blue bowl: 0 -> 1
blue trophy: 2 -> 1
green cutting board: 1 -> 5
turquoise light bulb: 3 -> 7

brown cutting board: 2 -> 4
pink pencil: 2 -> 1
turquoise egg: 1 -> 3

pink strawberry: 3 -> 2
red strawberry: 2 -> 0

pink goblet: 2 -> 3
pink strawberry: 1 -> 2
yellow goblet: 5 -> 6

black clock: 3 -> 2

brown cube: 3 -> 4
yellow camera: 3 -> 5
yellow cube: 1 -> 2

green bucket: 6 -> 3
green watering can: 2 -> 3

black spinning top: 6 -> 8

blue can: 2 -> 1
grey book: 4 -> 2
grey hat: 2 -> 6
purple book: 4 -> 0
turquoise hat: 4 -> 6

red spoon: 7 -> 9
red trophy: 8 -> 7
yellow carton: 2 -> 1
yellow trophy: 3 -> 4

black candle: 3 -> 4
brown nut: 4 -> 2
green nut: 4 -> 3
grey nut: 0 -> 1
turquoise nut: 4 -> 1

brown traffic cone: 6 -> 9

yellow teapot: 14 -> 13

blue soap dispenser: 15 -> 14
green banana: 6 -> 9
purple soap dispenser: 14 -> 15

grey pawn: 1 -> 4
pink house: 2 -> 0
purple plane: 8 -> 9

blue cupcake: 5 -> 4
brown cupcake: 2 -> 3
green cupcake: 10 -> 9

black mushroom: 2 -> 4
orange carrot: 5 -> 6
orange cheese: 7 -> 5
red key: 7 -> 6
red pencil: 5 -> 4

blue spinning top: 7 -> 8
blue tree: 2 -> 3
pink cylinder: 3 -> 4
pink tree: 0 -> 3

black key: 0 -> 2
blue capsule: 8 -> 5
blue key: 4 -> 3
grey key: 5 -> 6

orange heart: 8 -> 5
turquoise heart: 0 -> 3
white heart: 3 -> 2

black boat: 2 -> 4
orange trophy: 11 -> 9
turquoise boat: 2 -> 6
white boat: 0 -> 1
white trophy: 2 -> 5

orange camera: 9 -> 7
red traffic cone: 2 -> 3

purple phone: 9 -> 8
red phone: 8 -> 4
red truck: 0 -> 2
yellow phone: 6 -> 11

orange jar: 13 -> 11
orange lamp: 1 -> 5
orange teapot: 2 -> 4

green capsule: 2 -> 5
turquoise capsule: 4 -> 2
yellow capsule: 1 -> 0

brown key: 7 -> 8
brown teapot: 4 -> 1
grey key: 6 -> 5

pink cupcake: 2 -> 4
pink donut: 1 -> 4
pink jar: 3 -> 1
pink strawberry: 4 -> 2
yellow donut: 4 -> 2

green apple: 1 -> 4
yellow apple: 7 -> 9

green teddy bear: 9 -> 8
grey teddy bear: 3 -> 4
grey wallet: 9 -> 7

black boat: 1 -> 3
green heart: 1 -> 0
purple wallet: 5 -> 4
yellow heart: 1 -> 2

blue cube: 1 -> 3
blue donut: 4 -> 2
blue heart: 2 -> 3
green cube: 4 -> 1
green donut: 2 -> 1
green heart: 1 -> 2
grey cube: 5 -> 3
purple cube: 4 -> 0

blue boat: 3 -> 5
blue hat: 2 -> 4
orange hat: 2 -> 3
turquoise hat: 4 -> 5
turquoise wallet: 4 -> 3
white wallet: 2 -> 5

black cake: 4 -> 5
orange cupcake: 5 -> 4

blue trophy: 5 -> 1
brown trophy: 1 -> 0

^^^^

## Your goal
What lines in the data hold the word "bear"? Return them.

## Result of the task
green teddy bear: 9 -> 8
grey teddy bear: 3 -> 4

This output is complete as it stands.